_DESCRIPTION OF THE TASK_
Give the lines below again exactly, starting with the line that holds "blue dumbbell: [97,339,183,394]" and going on through the line that holds "blue spray bottle: [235,188,295,307]".

_RECORDS FOR THE EXERCISE_
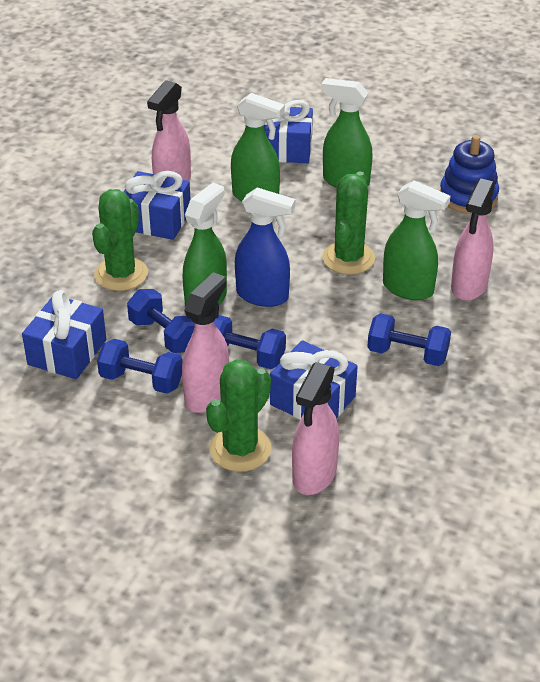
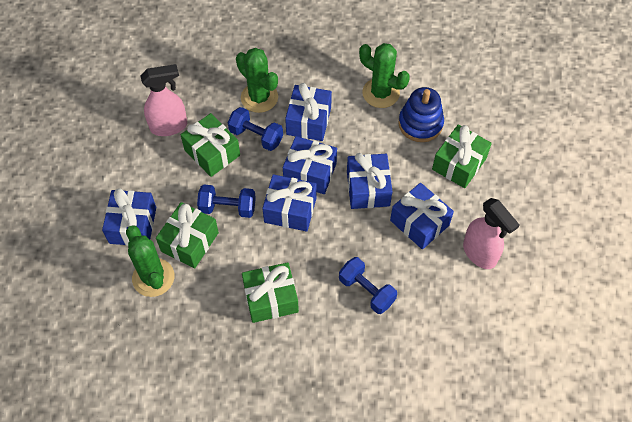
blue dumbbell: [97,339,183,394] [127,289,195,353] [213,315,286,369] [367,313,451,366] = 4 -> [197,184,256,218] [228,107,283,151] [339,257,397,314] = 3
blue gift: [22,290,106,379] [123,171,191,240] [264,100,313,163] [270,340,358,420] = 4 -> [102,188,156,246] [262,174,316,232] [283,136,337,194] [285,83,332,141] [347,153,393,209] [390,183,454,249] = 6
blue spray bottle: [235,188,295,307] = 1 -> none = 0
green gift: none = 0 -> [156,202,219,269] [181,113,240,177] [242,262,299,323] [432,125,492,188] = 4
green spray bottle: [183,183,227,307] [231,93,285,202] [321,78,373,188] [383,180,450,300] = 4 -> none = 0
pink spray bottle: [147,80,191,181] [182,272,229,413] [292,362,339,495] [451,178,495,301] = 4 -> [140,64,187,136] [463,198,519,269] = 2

* * *

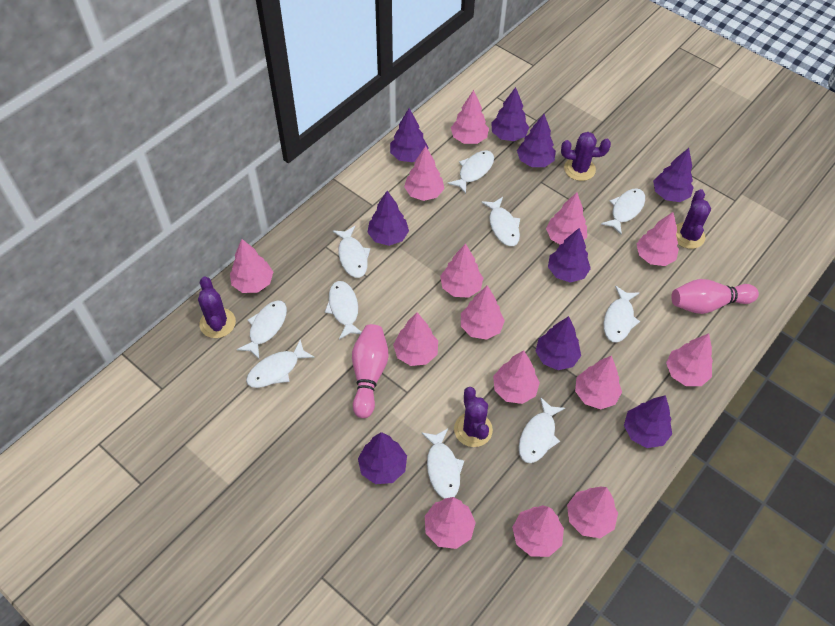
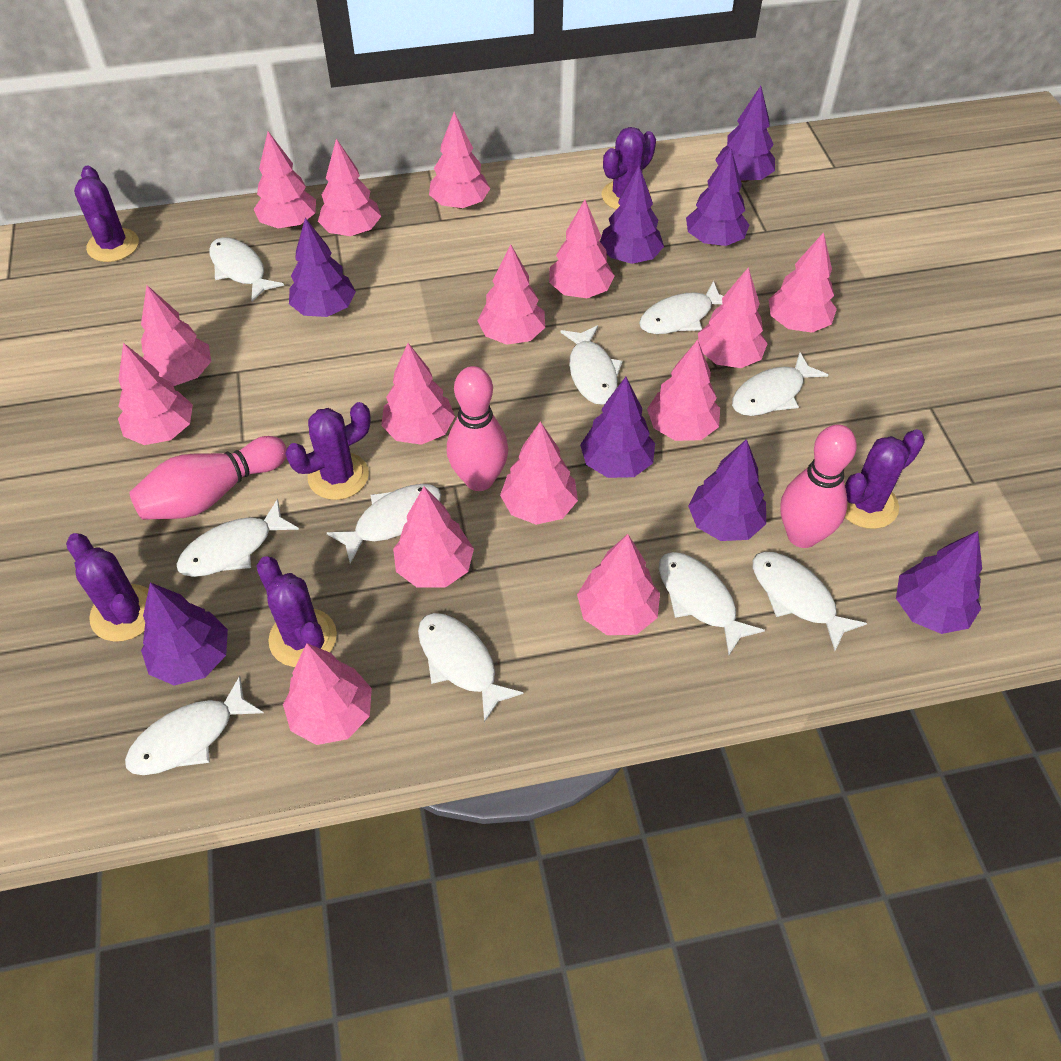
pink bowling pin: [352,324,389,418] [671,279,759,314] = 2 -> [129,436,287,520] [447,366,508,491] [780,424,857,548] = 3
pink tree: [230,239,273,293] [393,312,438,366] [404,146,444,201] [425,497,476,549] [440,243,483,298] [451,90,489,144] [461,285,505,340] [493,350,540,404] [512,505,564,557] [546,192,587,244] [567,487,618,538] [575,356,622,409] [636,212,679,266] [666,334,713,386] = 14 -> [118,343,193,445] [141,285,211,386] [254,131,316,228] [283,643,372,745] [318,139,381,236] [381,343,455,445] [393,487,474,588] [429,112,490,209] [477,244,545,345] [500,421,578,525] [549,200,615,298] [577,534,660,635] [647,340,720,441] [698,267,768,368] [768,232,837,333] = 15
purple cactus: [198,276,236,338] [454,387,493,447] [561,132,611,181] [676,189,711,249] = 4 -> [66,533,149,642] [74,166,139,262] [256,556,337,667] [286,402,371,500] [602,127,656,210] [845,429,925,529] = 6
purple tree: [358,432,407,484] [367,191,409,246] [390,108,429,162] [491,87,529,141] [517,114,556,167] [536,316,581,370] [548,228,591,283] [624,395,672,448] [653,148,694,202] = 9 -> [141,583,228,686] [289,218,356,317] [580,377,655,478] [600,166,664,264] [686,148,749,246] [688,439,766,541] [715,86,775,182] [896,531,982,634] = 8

---

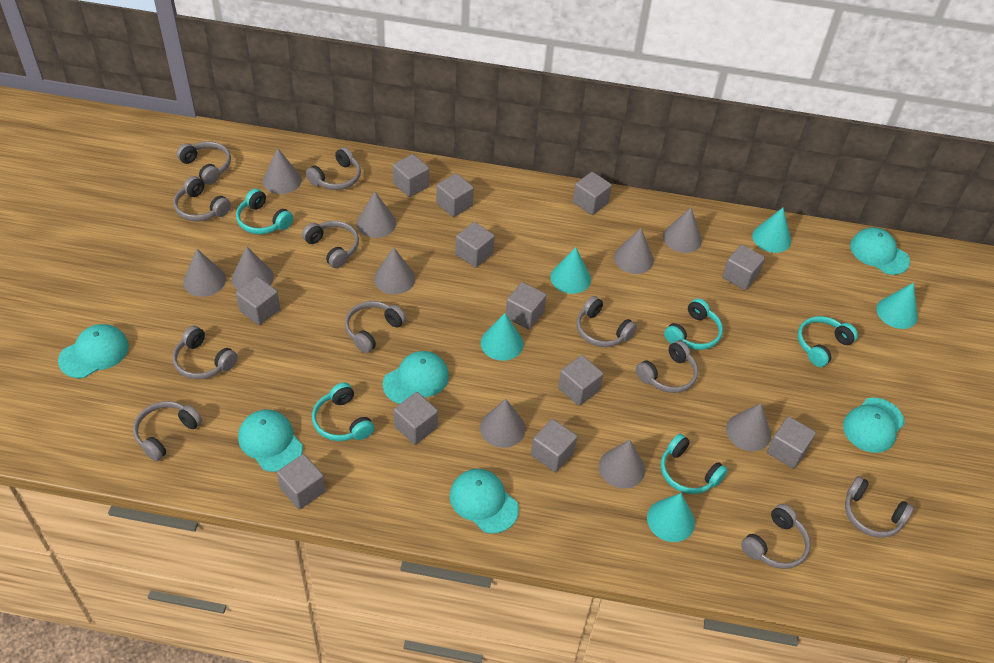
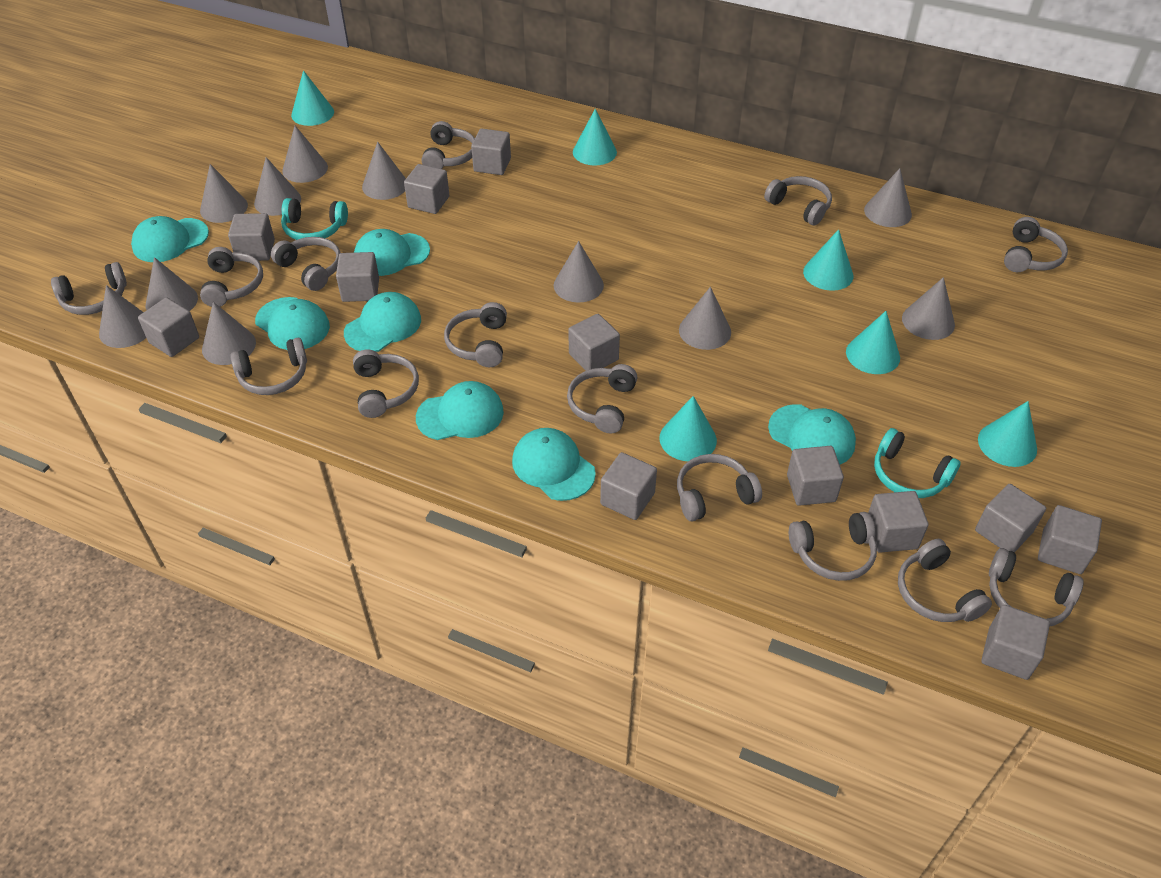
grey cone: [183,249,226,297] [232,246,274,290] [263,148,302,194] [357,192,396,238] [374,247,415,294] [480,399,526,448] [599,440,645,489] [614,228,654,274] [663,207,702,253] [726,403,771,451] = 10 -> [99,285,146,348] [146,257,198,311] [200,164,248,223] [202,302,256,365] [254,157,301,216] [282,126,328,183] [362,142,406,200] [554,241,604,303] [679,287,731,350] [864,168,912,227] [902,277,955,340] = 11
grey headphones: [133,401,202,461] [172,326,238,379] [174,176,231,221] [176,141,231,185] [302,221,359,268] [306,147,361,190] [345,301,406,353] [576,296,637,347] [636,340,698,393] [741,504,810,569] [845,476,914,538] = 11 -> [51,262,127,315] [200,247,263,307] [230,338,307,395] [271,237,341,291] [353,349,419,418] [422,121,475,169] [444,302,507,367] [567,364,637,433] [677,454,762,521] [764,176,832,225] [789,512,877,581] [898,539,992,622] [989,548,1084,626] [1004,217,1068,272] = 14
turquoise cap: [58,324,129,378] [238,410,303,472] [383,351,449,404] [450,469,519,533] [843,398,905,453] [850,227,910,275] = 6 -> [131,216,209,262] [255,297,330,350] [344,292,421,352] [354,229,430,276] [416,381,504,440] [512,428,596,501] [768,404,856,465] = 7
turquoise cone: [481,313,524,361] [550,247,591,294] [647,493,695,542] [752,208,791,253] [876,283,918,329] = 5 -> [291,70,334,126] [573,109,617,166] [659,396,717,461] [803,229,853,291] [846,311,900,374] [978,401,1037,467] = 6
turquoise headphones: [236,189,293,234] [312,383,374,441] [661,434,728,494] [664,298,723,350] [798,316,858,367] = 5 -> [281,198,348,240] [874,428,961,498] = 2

_EXPECTED OUTPUT_
blue dumbbell: [97,339,183,394] [127,289,195,353] [213,315,286,369] [367,313,451,366] = 4 -> [197,184,256,218] [228,107,283,151] [339,257,397,314] = 3
blue gift: [22,290,106,379] [123,171,191,240] [264,100,313,163] [270,340,358,420] = 4 -> [102,188,156,246] [262,174,316,232] [283,136,337,194] [285,83,332,141] [347,153,393,209] [390,183,454,249] = 6
blue spray bottle: [235,188,295,307] = 1 -> none = 0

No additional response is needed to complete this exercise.